(DATASET ENTRIES begins)

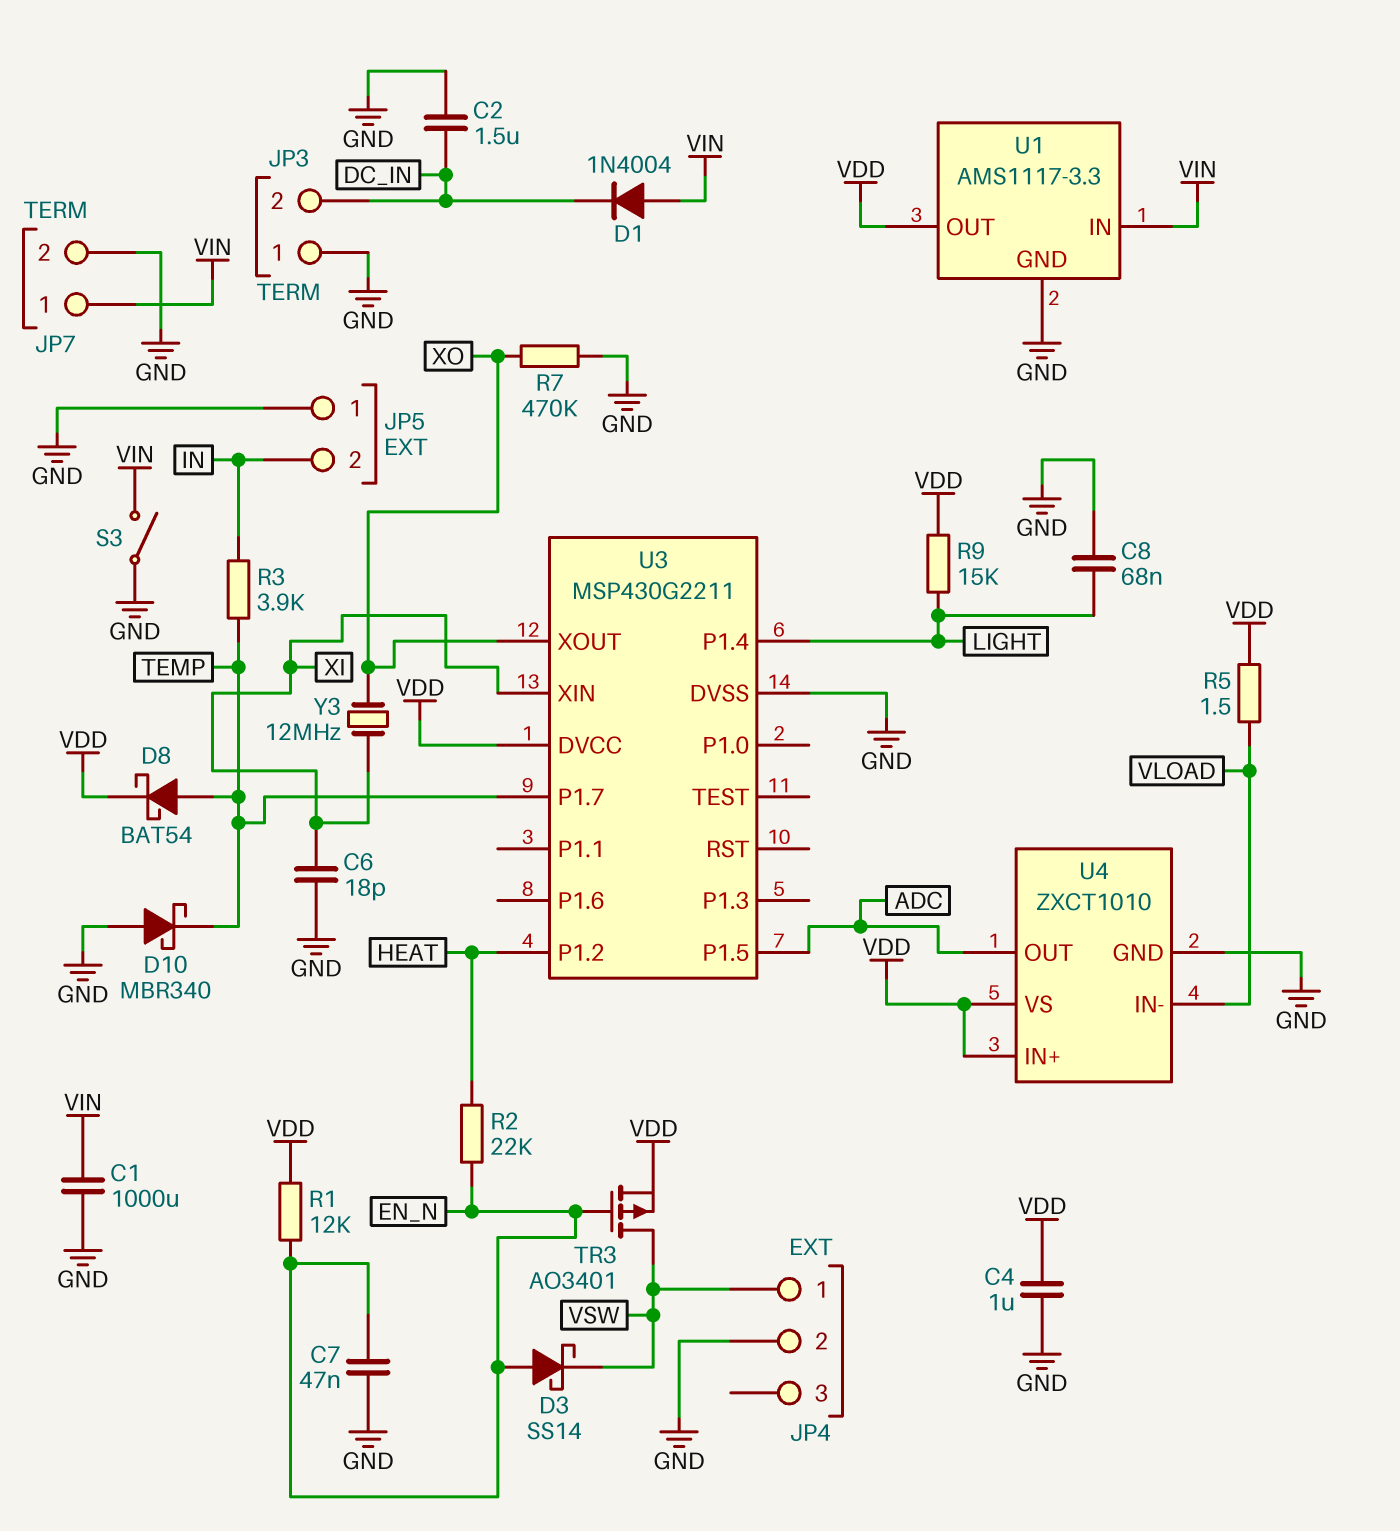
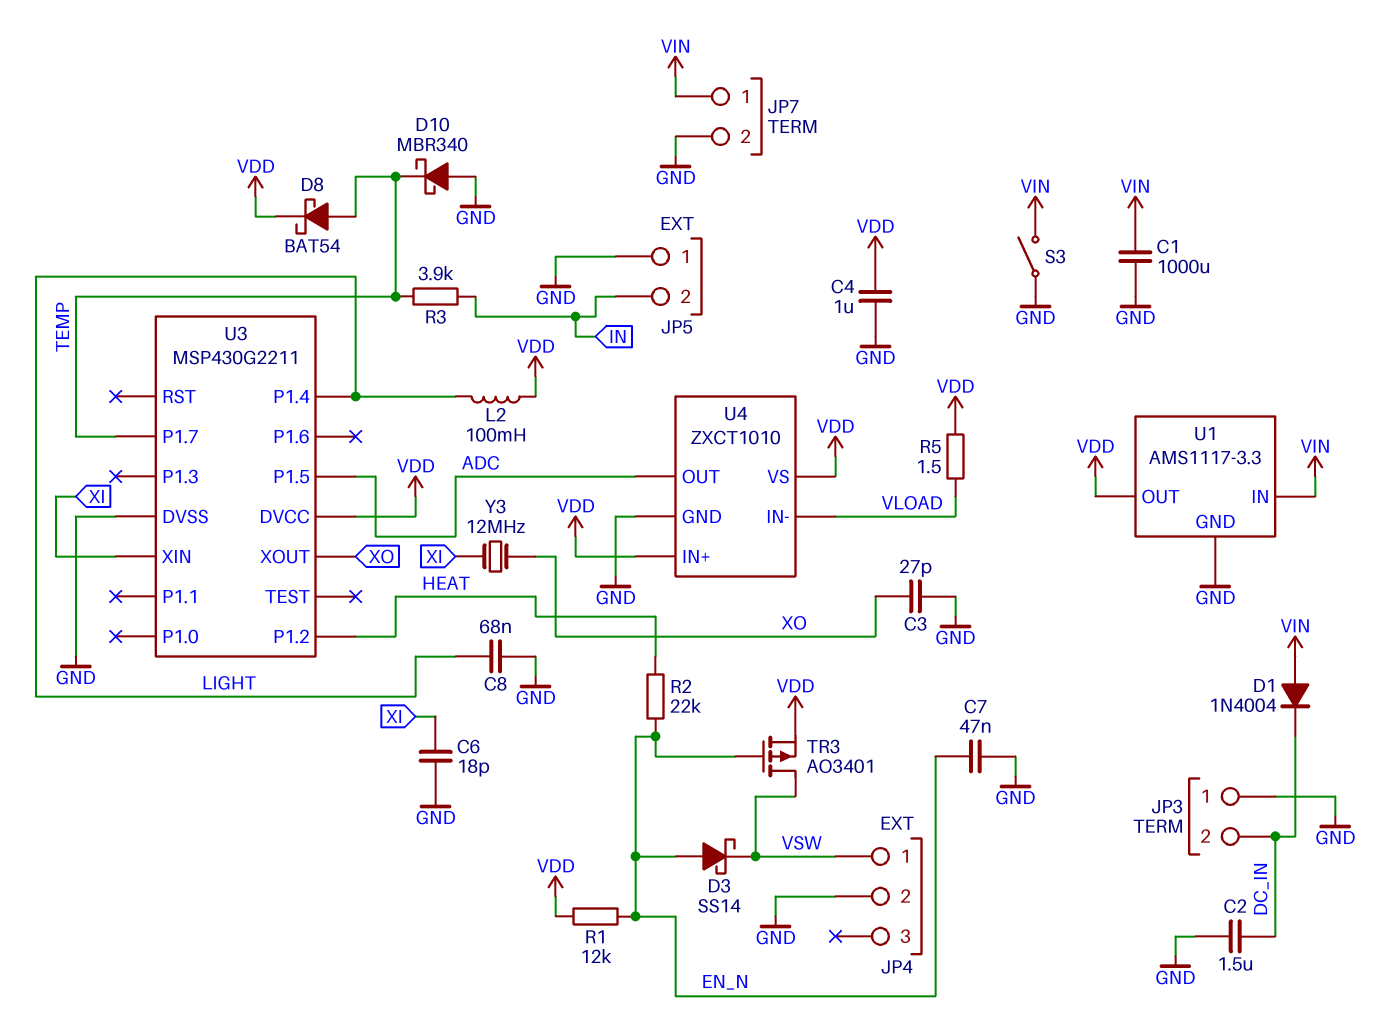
C3: none -> 27pF (GND, XO)
L2: none -> 100mH (LIGHT, VDD)
R7: 470k (GND, XO) -> none
R9: 15k (LIGHT, VDD) -> none

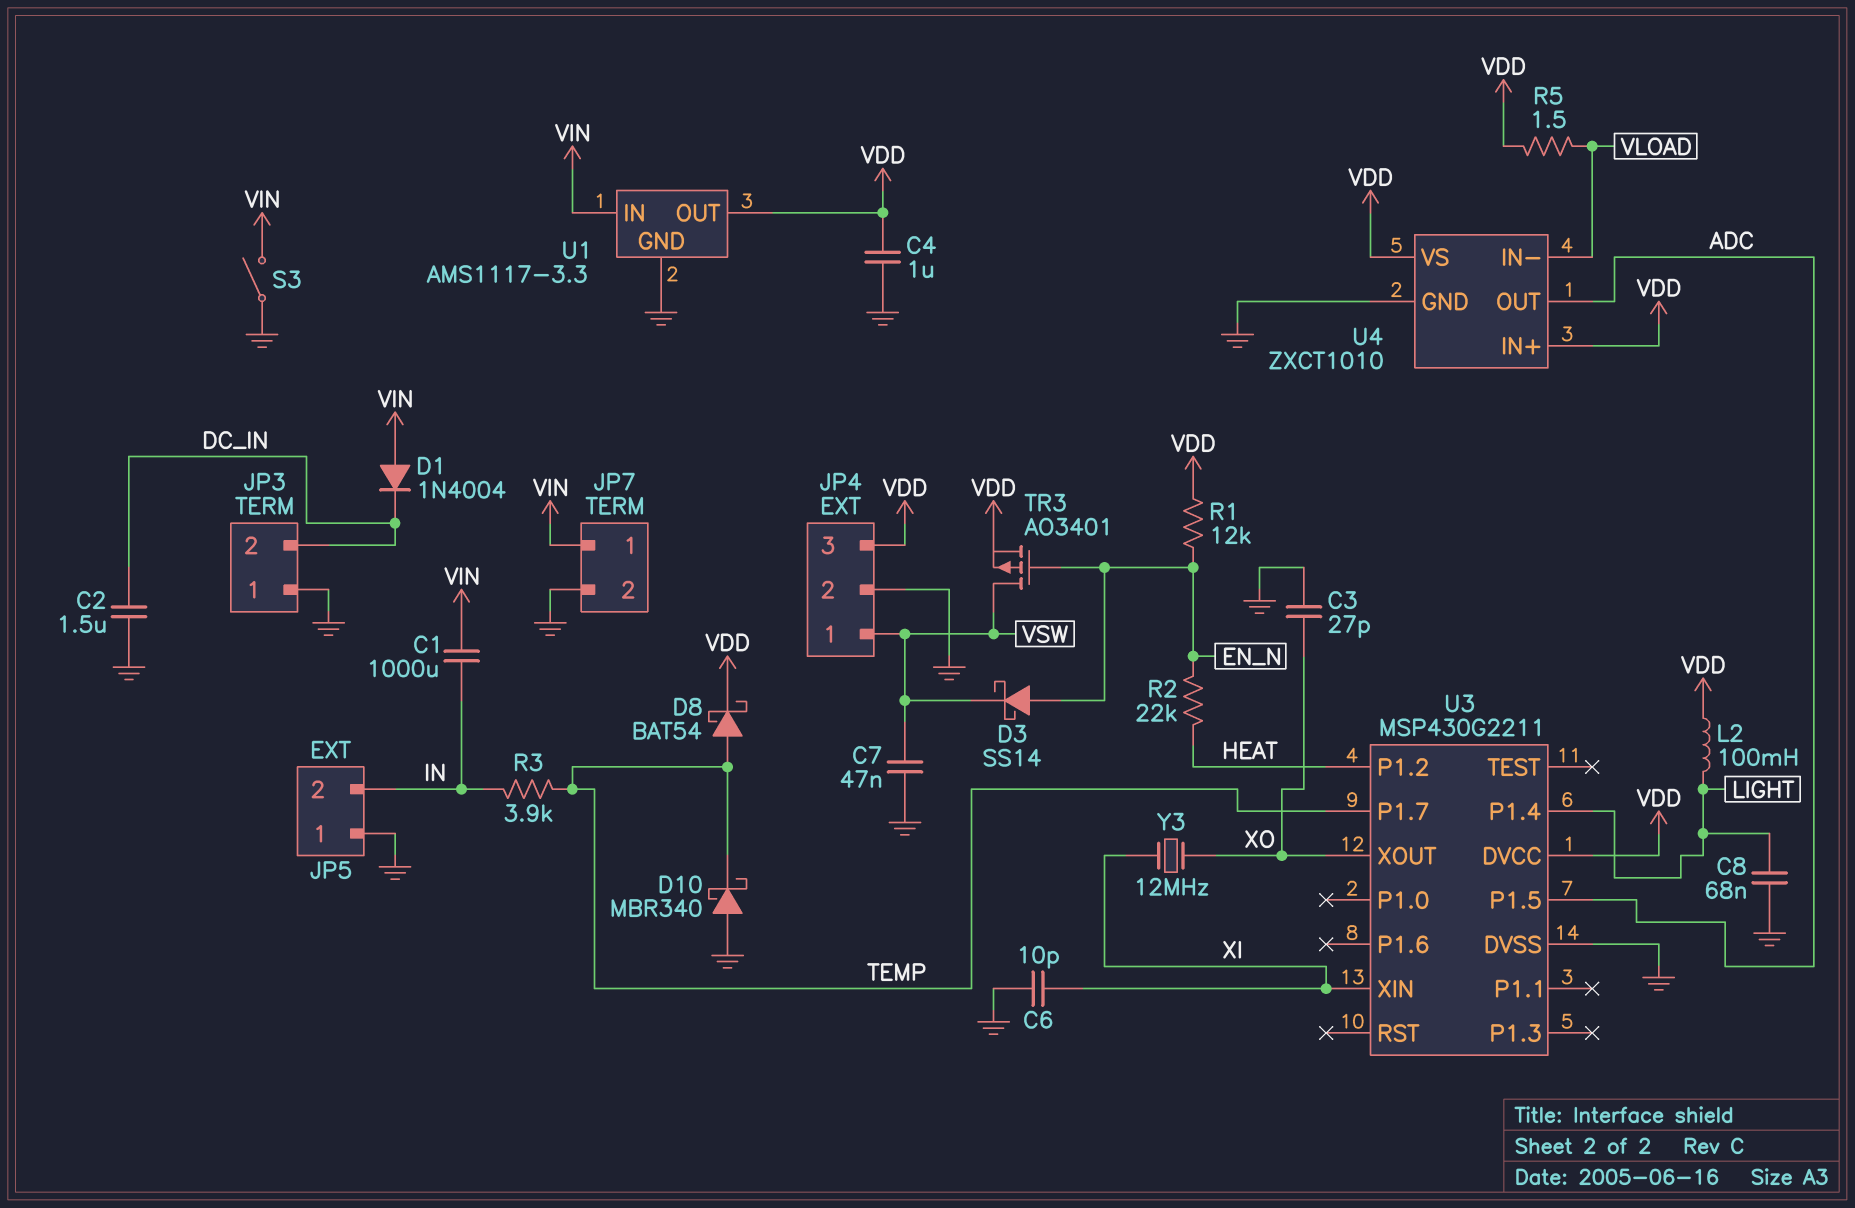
C1: 1000uF (GND, VIN) -> 1000uF (IN, VIN)
C6: 18pF (GND, XI) -> 10pF (GND, XI)
C7: 47nF (EN_N, GND) -> 47nF (GND, VSW)
JP4 pin 3: none -> VDD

(DATASET ENTRIES ends)

▶ [PROBLEM STATEMENT]: When a line above contains the string "LIGHT", copy that line.

▶ [WRITTEN SOLUTION]:
L2: none -> 100mH (LIGHT, VDD)
R9: 15k (LIGHT, VDD) -> none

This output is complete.